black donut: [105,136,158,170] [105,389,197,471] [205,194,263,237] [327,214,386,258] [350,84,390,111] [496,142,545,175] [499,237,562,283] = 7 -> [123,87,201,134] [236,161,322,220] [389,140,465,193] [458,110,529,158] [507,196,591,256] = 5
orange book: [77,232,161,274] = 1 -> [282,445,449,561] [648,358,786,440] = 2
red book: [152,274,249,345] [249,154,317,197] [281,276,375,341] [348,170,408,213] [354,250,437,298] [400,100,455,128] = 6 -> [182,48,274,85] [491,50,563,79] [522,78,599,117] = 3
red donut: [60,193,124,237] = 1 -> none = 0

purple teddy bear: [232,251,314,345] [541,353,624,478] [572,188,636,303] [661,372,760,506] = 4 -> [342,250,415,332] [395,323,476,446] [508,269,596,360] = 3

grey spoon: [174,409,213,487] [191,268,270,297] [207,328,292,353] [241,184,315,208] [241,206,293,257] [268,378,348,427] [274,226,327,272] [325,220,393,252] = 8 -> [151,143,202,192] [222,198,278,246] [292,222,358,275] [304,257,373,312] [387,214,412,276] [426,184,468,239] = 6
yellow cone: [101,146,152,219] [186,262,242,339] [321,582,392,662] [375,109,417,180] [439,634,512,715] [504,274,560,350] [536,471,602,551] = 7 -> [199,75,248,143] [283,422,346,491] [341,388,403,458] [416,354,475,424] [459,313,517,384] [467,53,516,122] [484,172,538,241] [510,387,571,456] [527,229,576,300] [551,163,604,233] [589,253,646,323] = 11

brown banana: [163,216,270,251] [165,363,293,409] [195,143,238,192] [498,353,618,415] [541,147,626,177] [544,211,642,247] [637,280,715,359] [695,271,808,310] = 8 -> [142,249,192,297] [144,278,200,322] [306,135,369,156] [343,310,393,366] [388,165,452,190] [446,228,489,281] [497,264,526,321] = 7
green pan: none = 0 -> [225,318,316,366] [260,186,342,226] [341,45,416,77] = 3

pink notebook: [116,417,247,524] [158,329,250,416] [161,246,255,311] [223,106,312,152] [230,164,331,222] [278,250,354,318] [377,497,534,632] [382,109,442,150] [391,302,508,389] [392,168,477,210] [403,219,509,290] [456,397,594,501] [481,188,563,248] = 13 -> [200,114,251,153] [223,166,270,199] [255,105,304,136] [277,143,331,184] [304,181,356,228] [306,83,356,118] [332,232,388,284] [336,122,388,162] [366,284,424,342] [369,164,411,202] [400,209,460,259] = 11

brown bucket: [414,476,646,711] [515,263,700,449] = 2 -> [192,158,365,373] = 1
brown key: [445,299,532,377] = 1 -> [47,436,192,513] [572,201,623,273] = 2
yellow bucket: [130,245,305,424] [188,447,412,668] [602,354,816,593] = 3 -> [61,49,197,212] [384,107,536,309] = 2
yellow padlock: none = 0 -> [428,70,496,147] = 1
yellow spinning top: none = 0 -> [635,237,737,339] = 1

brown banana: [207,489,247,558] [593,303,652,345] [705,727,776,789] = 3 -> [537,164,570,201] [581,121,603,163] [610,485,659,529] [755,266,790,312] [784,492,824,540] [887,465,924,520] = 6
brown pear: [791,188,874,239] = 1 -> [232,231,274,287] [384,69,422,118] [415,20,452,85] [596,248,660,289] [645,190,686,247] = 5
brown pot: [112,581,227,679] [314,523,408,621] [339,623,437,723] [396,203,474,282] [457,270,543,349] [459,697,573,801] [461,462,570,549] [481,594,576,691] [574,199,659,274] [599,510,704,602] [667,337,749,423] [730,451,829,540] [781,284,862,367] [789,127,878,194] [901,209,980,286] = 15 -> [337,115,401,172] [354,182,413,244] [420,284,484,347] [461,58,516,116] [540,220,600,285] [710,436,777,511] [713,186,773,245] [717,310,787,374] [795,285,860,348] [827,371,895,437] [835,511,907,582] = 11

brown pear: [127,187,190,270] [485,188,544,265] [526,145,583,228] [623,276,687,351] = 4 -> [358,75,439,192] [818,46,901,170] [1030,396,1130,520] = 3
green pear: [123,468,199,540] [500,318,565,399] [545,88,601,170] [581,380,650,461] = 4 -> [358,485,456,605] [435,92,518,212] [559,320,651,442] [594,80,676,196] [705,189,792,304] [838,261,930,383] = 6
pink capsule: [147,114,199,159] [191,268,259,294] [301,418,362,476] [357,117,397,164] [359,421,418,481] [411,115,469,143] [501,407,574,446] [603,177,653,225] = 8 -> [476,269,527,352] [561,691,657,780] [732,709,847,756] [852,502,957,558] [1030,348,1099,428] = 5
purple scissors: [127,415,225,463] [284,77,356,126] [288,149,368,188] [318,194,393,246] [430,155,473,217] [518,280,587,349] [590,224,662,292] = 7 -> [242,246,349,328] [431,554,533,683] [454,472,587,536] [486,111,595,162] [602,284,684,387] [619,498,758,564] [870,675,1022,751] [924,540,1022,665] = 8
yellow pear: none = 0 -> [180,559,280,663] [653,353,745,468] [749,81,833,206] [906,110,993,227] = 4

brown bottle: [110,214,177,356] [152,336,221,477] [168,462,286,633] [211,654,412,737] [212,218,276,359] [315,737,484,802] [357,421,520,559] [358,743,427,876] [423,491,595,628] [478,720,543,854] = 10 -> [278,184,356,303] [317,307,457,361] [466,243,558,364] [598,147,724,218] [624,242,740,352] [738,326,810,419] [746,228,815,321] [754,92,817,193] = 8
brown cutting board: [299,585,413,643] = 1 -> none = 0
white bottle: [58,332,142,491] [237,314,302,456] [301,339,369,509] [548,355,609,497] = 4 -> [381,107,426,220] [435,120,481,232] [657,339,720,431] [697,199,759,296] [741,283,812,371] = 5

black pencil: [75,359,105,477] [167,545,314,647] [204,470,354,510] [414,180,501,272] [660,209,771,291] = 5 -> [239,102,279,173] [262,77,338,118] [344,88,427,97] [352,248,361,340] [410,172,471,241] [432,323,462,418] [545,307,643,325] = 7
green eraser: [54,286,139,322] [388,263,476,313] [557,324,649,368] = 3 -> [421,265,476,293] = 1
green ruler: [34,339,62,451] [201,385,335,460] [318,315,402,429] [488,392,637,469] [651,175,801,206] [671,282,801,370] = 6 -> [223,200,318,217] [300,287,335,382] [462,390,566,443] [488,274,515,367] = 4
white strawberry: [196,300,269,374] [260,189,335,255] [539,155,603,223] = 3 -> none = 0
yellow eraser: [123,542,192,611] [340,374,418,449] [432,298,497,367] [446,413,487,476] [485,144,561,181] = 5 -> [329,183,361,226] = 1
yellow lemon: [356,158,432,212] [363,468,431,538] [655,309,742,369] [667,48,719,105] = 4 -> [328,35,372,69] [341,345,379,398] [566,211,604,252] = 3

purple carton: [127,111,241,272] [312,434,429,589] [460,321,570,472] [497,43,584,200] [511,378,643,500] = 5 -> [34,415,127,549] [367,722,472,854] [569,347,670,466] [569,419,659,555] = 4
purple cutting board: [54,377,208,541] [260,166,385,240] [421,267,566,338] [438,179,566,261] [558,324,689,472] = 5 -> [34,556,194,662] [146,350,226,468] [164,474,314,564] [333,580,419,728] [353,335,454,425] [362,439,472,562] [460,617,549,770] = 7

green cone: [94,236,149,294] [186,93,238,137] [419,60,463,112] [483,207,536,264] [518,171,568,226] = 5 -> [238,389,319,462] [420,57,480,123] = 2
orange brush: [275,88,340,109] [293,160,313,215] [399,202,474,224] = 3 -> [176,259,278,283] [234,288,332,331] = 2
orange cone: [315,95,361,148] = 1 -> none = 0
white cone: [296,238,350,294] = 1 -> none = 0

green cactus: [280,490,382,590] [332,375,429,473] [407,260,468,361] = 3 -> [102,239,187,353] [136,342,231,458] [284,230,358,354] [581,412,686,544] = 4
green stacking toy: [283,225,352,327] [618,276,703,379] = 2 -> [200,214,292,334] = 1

####################

### WHAT TO PRODUCE
Could you return, word for word, only the lines running from the first line of the material above to the line that contains "orange book: [77,232,161,274]", inclusive?

### TASK SOLUTION
black donut: [105,136,158,170] [105,389,197,471] [205,194,263,237] [327,214,386,258] [350,84,390,111] [496,142,545,175] [499,237,562,283] = 7 -> [123,87,201,134] [236,161,322,220] [389,140,465,193] [458,110,529,158] [507,196,591,256] = 5
orange book: [77,232,161,274] = 1 -> [282,445,449,561] [648,358,786,440] = 2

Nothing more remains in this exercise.